• **ASSIGNMENT**:
Output, exactly and with no pictures, the line that contains "(47, 460) = (598, 814): yellow" and every line that comes after it in the data below, the last one included.

• **Data entries**:
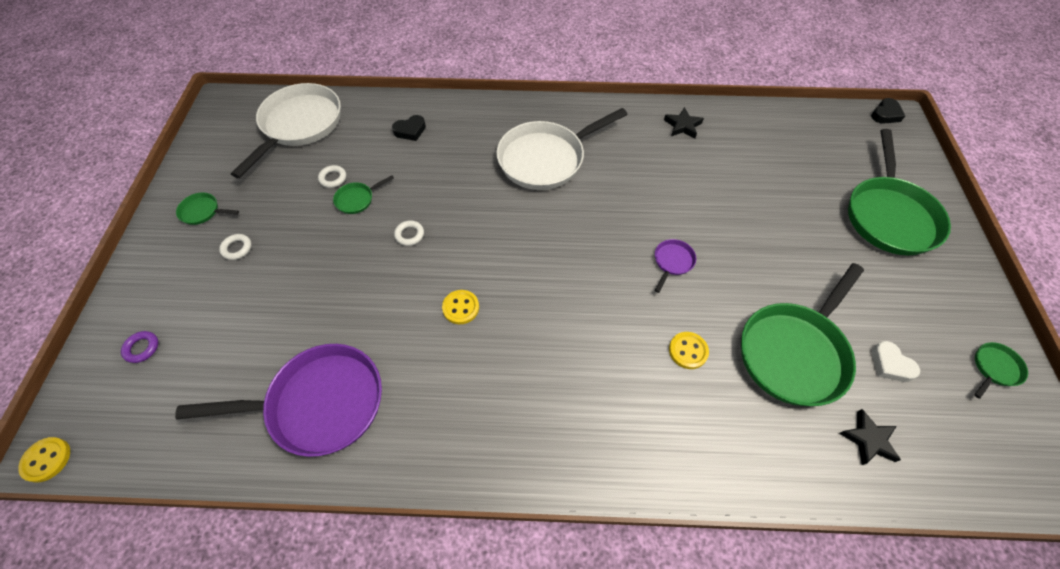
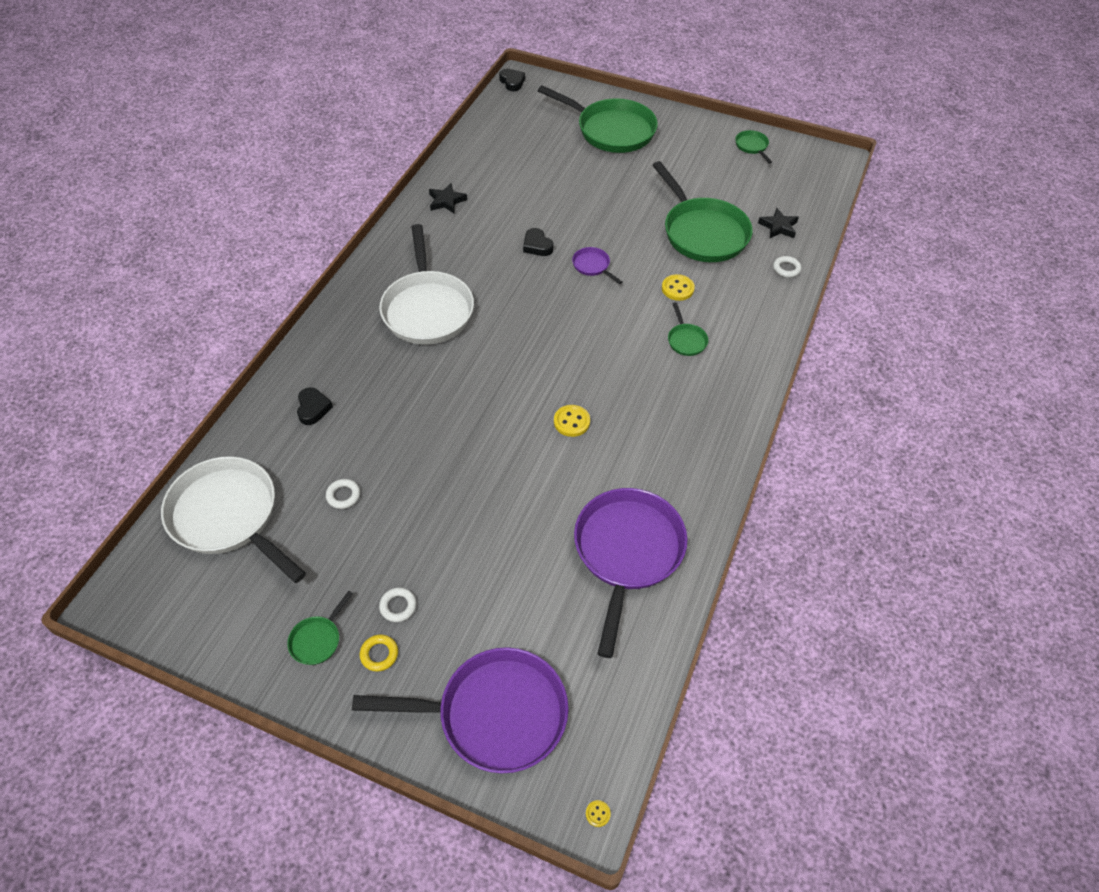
camera: 70 degrees left, 5 degrees down
(47, 460) = (598, 814): yellow button -> yellow button, size x0.52
(142, 348) = (494, 714): purple ring -> purple pan
(193, 252) = (379, 654): none -> yellow ring
(357, 199) = (389, 478): green pan -> green pan (686, 340)
(409, 235) = (464, 442): white ring -> white ring (786, 269)
(671, 208) = (537, 245): none -> black heart
(890, 364) = (731, 191): white heart -> none

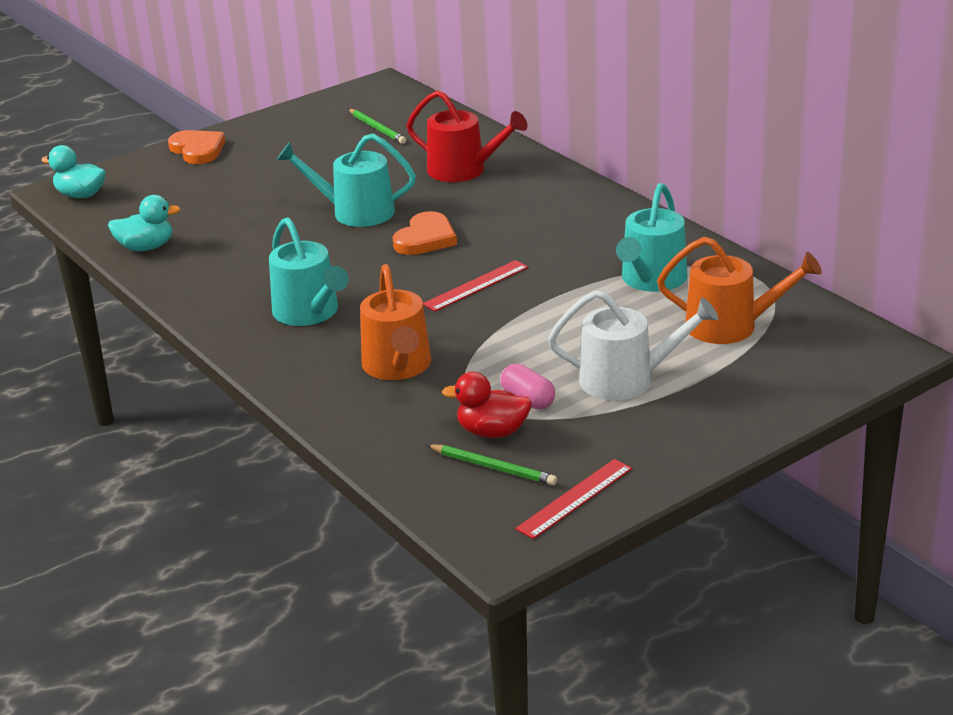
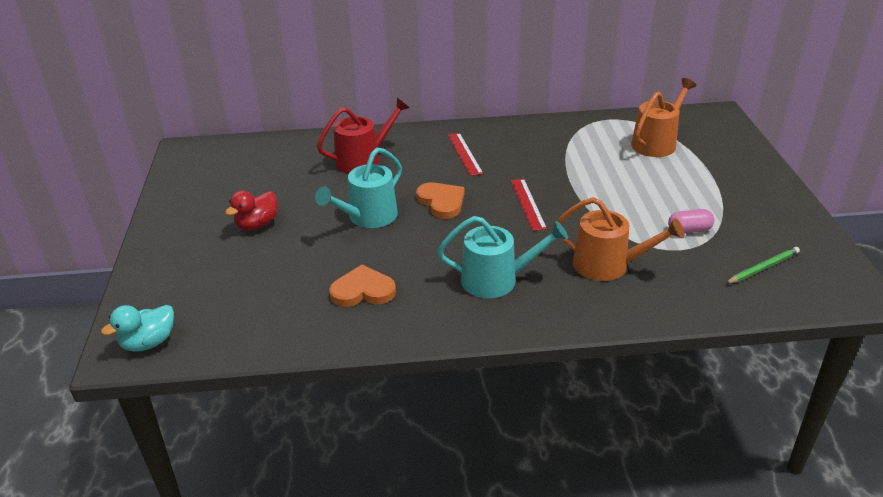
camera: 60 degrees left, 5 degrees up
(146, 247) = (298, 331): turquoise duck -> none
(198, 150) = (160, 256): orange heart -> orange heart (363, 290)
(377, 128) = (251, 171): green pencil -> none
(492, 432) = (719, 255): red duck -> red duck (257, 224)
(574, 498) = (814, 250): red ruler -> red ruler (464, 154)
(626, 379) = (691, 191): white watering can -> none
(651, 280) = (581, 147): turquoise watering can -> none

• **TASK SOLUTION**:
(47, 460) = (598, 814): yellow button -> yellow button, size x0.52
(142, 348) = (494, 714): purple ring -> purple pan
(193, 252) = (379, 654): none -> yellow ring
(357, 199) = (389, 478): green pan -> green pan (686, 340)
(409, 235) = (464, 442): white ring -> white ring (786, 269)
(671, 208) = (537, 245): none -> black heart
(890, 364) = (731, 191): white heart -> none

camera: 60 degrees left, 5 degrees up
(146, 247) = (298, 331): turquoise duck -> none
(198, 150) = (160, 256): orange heart -> orange heart (363, 290)
(377, 128) = (251, 171): green pencil -> none
(492, 432) = (719, 255): red duck -> red duck (257, 224)
(574, 498) = (814, 250): red ruler -> red ruler (464, 154)
(626, 379) = (691, 191): white watering can -> none
(651, 280) = (581, 147): turquoise watering can -> none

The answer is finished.